▸ WHAT IS NEEDED: Pick out every line in the entries below that contains the string "tempo", and copy each one.

^^^^^^^^^^^^^^^^

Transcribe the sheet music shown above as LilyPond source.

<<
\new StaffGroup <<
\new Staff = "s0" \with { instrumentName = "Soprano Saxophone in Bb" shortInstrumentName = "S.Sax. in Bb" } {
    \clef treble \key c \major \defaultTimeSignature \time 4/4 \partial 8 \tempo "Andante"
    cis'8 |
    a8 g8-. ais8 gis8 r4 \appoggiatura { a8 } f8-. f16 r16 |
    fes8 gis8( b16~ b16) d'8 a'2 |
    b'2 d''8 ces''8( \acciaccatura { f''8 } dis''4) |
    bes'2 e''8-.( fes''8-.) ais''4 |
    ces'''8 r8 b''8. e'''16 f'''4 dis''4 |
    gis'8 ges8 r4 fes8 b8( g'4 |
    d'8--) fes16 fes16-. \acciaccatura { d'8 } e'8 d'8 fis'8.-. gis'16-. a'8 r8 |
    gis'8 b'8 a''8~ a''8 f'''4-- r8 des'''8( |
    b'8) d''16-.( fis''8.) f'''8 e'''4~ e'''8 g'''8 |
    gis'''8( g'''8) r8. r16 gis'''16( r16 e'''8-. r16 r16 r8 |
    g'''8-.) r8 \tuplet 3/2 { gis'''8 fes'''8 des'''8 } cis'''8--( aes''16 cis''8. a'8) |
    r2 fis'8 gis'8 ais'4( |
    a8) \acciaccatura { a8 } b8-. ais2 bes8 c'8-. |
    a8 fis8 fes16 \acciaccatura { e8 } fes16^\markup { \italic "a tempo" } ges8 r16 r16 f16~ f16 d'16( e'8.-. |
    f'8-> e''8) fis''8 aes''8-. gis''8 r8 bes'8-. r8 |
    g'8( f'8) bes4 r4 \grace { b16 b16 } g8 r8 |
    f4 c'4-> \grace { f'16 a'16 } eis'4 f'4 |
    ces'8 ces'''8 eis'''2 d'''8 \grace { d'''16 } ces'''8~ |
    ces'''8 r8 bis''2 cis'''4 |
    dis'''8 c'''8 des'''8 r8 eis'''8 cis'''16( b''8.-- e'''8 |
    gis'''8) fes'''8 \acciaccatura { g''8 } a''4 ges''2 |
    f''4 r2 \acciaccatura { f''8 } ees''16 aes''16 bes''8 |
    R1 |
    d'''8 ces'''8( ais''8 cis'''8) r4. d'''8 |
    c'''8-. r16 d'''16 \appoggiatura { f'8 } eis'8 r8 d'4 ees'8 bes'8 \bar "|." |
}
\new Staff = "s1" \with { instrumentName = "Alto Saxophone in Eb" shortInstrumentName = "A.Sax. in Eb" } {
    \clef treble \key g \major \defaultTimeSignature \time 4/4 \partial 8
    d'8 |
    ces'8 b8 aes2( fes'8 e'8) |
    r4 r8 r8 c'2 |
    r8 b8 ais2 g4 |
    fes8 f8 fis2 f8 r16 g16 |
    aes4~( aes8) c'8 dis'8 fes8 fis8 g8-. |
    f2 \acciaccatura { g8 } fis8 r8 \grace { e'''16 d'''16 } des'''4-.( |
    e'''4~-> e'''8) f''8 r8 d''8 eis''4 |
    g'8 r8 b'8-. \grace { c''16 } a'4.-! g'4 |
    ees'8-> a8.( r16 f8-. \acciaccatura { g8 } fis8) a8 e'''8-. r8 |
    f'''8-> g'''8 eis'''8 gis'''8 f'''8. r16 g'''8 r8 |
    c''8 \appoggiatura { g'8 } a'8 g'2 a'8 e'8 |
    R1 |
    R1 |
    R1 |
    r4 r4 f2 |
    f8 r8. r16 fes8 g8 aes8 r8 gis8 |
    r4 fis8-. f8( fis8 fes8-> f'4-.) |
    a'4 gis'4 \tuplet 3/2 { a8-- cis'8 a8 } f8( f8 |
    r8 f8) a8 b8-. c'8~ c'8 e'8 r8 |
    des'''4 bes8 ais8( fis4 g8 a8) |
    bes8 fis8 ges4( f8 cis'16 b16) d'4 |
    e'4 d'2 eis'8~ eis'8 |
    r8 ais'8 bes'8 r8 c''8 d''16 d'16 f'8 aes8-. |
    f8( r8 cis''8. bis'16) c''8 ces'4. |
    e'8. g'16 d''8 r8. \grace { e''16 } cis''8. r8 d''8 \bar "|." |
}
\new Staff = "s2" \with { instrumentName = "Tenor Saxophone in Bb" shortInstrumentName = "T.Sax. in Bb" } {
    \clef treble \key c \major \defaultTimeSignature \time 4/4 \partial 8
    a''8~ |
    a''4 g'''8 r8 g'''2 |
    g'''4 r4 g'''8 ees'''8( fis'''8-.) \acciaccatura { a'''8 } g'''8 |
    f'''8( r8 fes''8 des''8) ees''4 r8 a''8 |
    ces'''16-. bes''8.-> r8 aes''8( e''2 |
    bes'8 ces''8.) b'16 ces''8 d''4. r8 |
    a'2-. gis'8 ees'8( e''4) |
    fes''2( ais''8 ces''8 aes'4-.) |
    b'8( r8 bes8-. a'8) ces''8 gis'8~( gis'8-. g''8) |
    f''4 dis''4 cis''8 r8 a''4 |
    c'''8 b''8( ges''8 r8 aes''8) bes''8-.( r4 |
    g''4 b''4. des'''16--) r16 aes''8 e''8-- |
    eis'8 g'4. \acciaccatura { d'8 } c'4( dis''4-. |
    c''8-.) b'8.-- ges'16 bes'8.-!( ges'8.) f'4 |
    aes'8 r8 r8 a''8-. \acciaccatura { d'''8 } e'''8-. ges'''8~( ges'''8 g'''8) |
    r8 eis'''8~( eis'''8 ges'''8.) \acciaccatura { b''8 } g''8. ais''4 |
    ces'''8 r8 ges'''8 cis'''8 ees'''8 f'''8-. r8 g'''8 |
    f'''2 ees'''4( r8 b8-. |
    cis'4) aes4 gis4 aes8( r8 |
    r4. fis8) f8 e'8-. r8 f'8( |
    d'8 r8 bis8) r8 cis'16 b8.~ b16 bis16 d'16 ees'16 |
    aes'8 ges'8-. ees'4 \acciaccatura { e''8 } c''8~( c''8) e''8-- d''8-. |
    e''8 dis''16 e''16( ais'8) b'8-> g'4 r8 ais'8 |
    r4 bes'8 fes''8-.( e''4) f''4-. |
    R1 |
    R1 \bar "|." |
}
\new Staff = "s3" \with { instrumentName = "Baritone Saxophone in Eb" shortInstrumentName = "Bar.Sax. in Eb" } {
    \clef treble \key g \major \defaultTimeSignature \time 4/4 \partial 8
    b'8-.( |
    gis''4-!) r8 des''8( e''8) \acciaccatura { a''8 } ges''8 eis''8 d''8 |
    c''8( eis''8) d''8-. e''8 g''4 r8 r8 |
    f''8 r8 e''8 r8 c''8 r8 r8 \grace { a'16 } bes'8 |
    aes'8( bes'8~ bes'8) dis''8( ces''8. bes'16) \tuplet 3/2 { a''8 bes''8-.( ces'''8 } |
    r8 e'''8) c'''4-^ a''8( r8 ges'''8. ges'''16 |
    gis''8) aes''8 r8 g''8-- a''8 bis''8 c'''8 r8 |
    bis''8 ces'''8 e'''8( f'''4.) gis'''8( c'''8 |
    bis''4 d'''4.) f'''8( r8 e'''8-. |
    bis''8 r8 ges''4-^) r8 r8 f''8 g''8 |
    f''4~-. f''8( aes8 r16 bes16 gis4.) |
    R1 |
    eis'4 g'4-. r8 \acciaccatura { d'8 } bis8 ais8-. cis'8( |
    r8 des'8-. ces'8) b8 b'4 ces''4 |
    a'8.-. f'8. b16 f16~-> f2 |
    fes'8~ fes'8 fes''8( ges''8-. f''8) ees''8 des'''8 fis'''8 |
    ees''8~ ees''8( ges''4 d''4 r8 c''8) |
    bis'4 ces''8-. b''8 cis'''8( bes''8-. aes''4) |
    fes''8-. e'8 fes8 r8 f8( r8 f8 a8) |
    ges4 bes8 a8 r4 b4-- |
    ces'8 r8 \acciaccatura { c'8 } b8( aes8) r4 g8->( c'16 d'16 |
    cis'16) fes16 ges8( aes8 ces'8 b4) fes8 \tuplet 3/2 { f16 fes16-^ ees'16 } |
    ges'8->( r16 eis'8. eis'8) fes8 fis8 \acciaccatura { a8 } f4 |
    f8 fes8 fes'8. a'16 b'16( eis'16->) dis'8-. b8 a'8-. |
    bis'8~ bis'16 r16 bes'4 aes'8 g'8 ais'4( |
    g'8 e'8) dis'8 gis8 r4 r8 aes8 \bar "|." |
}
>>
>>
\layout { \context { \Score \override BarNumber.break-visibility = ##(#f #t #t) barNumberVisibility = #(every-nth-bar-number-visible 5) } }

^^^^^^^^^^^^^^^^

▸ EXERCISE SOLUTION:
    \clef treble \key c \major \defaultTimeSignature \time 4/4 \partial 8 \tempo "Andante"
    a8 fis8 fes16 \acciaccatura { e8 } fes16^\markup { \italic "a tempo" } ges8 r16 r16 f16~ f16 d'16( e'8.-. |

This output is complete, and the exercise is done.